Repeat only the lines from the one containing "U202 pin GND: VCC -> GND" to the final line below, exactly as they read, and leave every picture out.

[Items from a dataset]
□ □ □ □ □

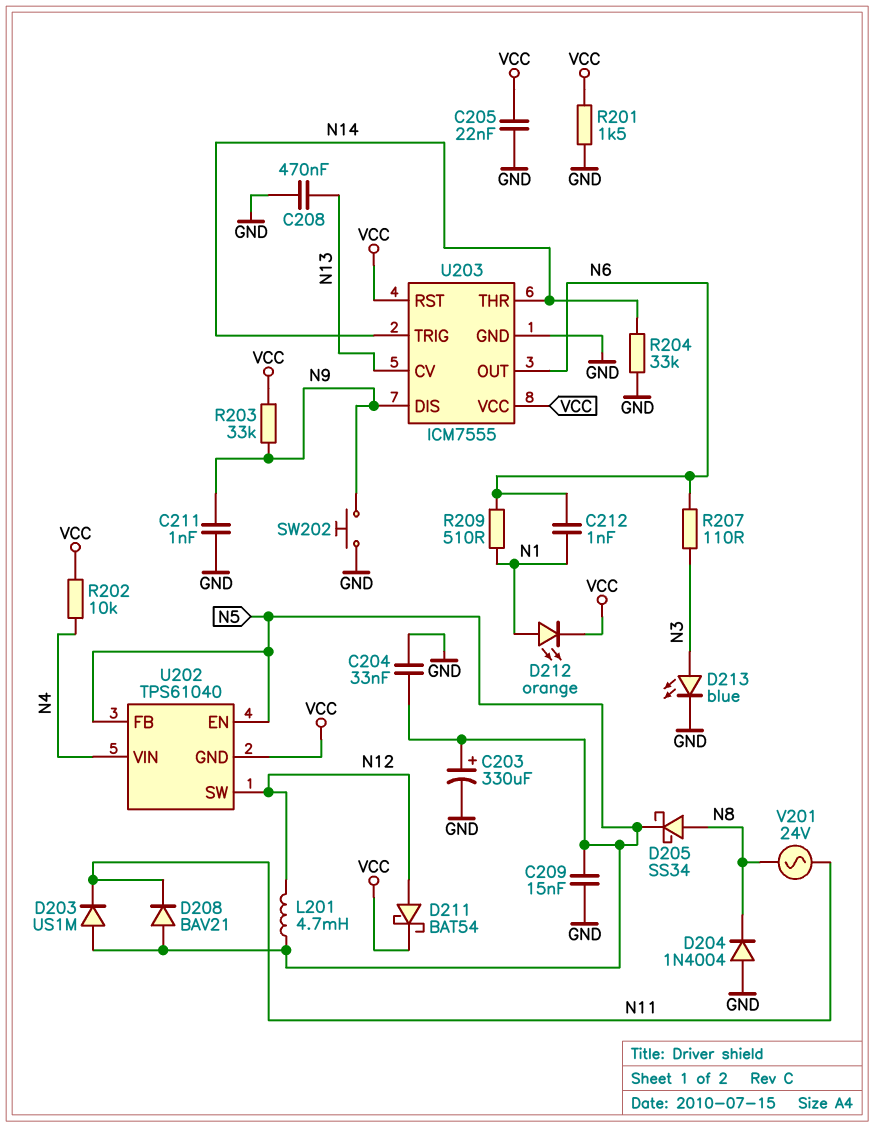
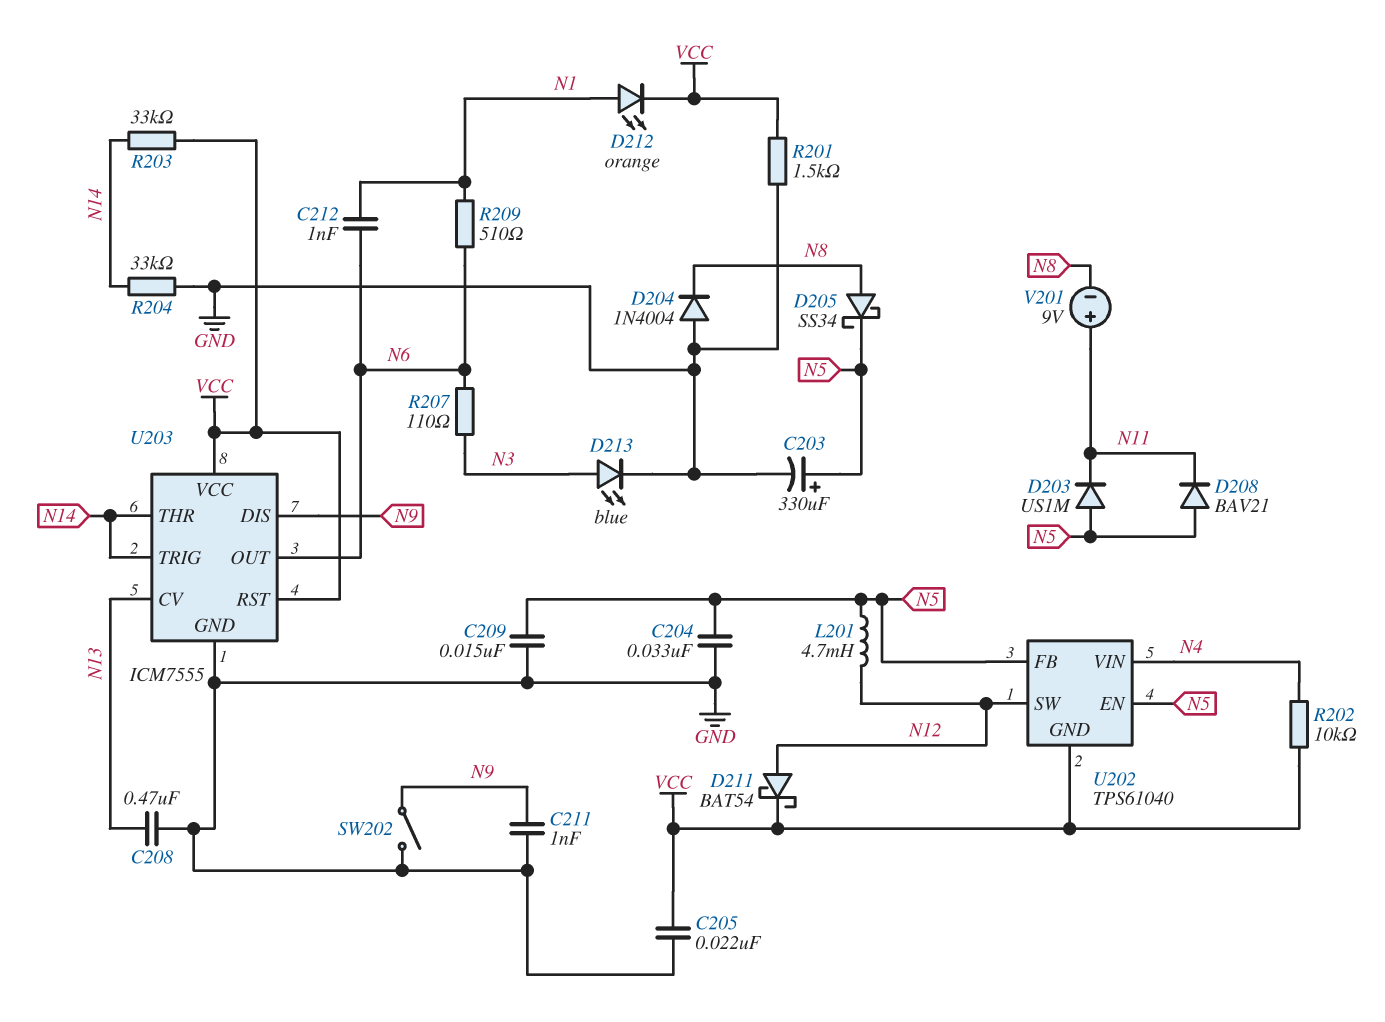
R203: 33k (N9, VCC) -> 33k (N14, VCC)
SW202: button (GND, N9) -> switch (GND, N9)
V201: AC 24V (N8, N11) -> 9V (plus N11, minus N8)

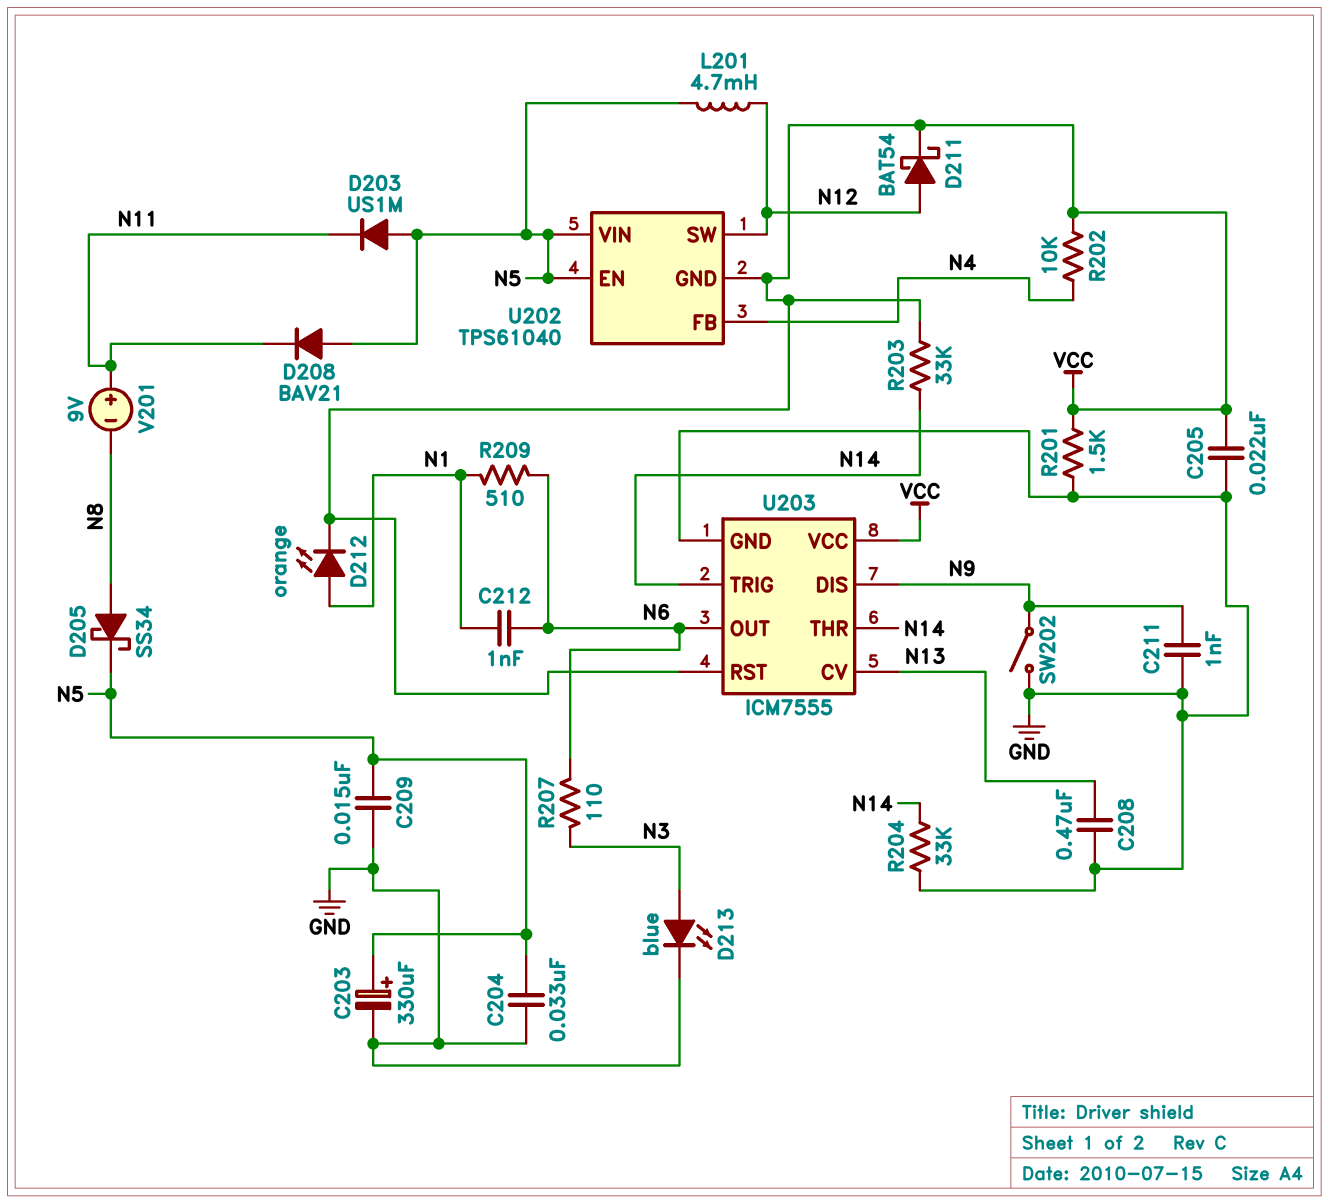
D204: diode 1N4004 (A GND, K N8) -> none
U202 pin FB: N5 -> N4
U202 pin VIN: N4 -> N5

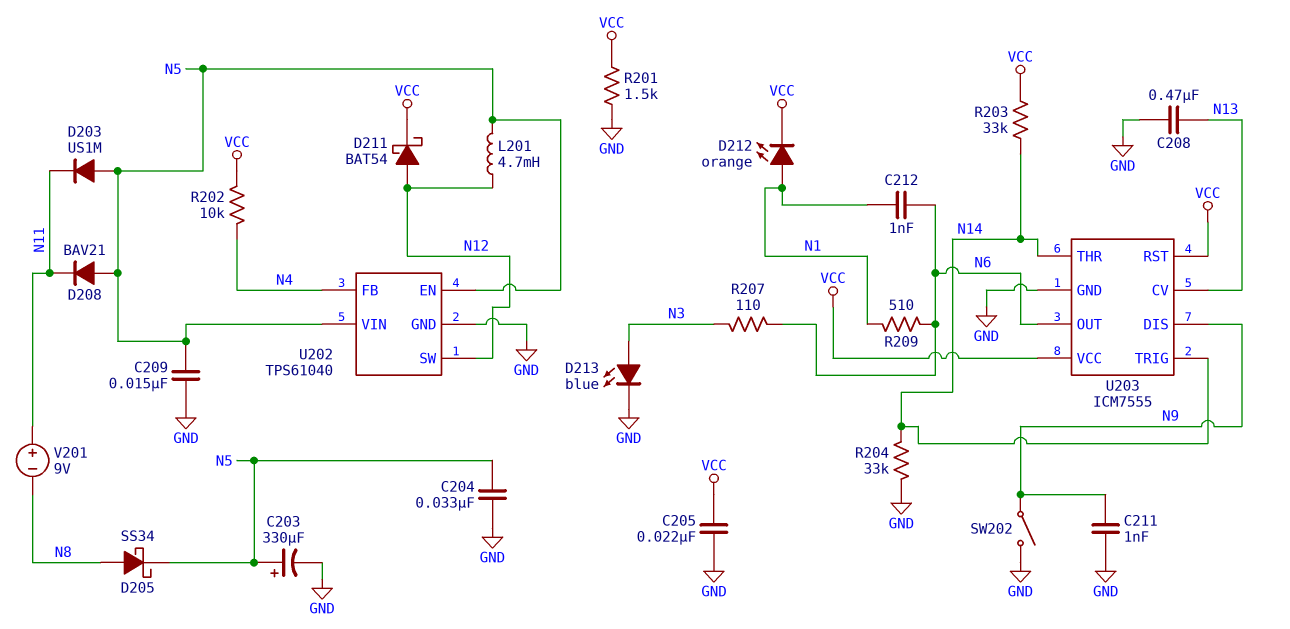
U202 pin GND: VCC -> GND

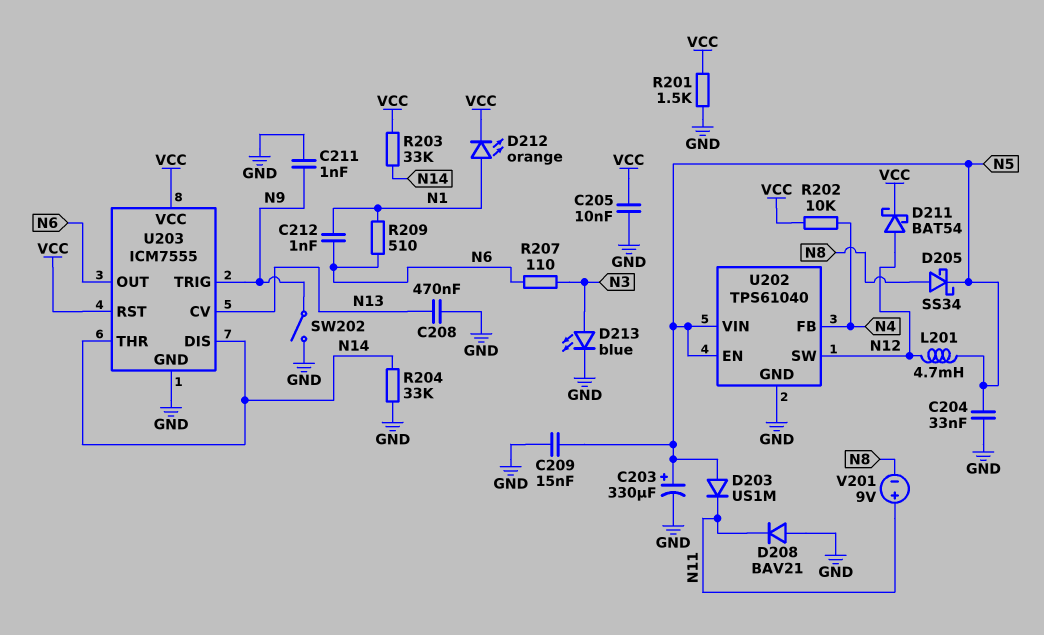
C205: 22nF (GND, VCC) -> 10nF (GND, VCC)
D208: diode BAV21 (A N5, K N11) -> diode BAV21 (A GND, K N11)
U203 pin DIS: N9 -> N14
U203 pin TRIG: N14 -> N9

□ □ □ □ □

- _ANSWER SECTION_
U202 pin GND: VCC -> GND

C205: 22nF (GND, VCC) -> 10nF (GND, VCC)
D208: diode BAV21 (A N5, K N11) -> diode BAV21 (A GND, K N11)
U203 pin DIS: N9 -> N14
U203 pin TRIG: N14 -> N9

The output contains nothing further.